WHAT IS REQUIRED: The copy must match the data word for word and contain no pictures.

SOURCE MATERIAL:
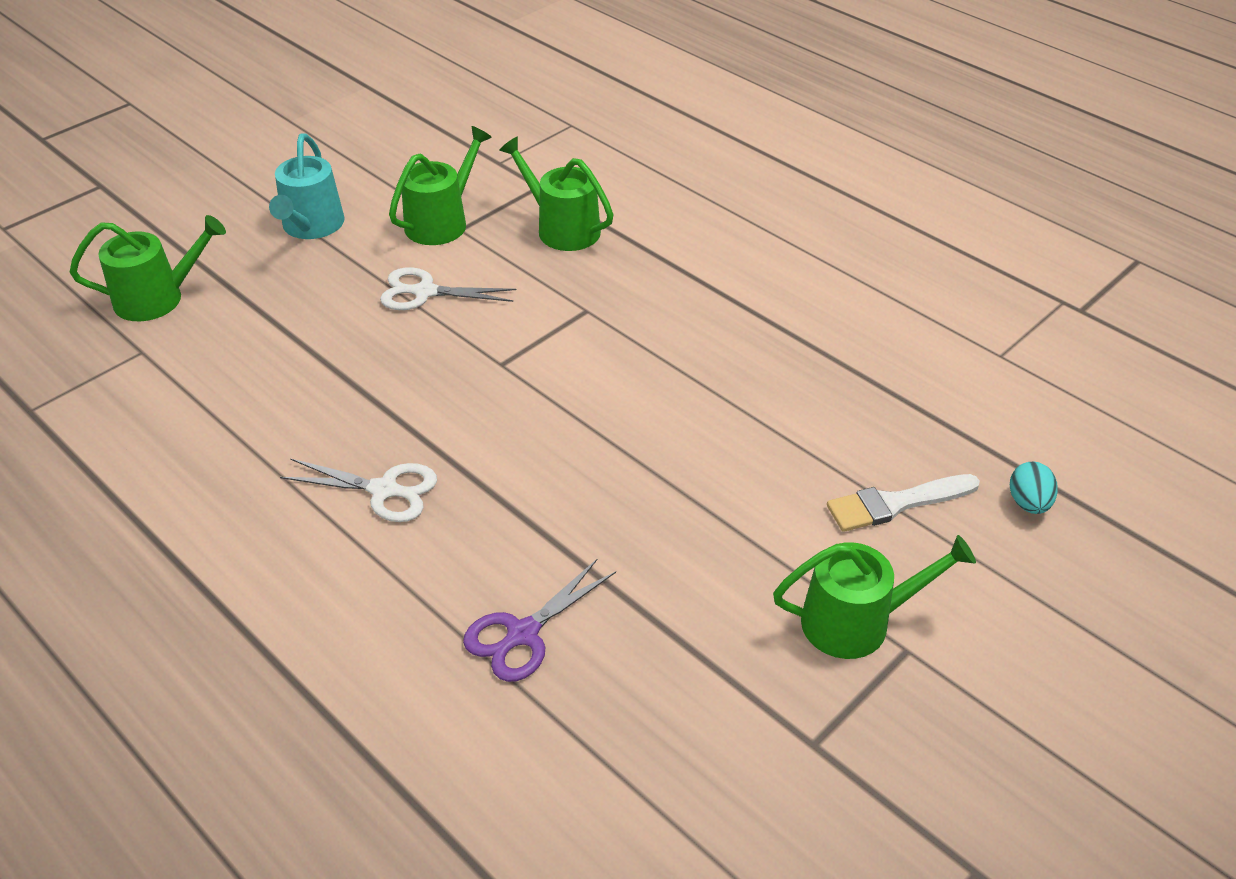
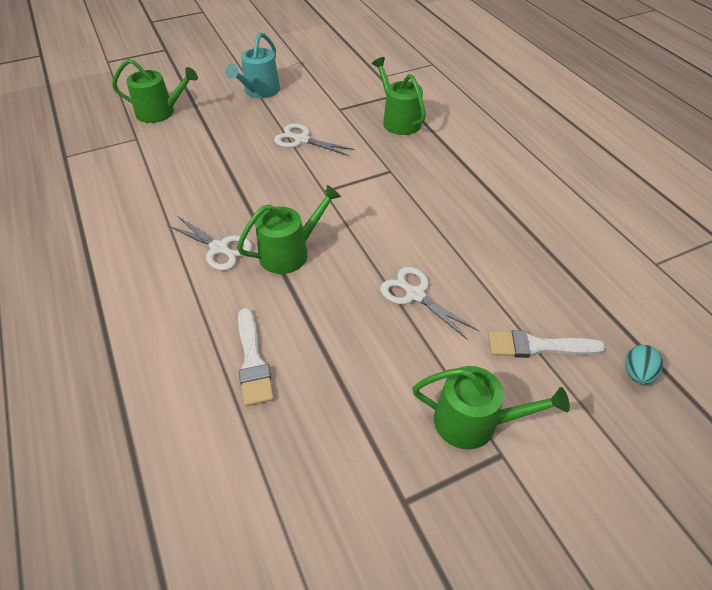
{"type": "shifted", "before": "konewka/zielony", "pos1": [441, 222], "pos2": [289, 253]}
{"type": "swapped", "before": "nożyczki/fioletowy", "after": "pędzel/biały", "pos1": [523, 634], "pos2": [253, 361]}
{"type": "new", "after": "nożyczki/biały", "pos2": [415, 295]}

REPLY:
{"type": "shifted", "before": "konewka/zielony", "pos1": [441, 222], "pos2": [289, 253]}
{"type": "swapped", "before": "nożyczki/fioletowy", "after": "pędzel/biały", "pos1": [523, 634], "pos2": [253, 361]}
{"type": "new", "after": "nożyczki/biały", "pos2": [415, 295]}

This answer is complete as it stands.